Top of Raw data
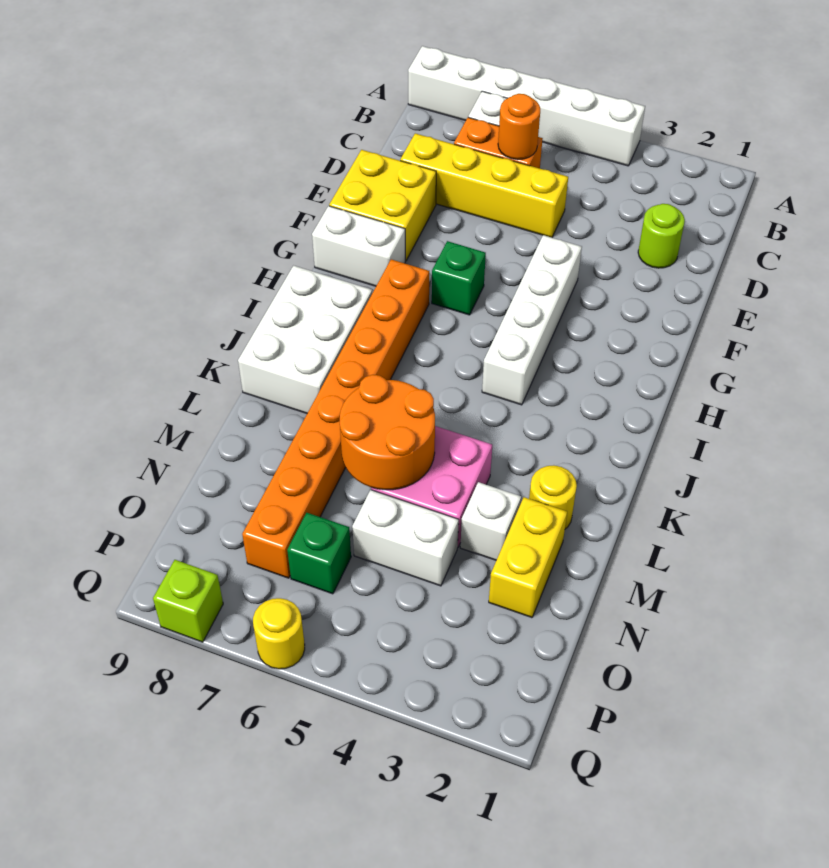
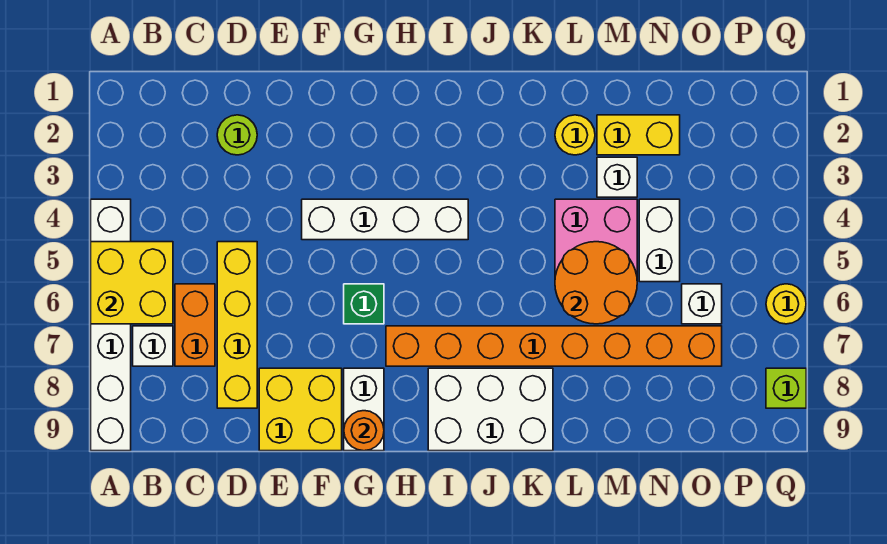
none -> yellow brick A5:B6 level 2
orange round brick C6 level 2 -> orange round brick G9 level 2
green brick O6 level 1 -> white brick O6 level 1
Bottom of Raw data
» **Task to carry out**
The task requires that every line above be transcribed exactly, without the images.

» **Answer to the problem**
none -> yellow brick A5:B6 level 2
orange round brick C6 level 2 -> orange round brick G9 level 2
green brick O6 level 1 -> white brick O6 level 1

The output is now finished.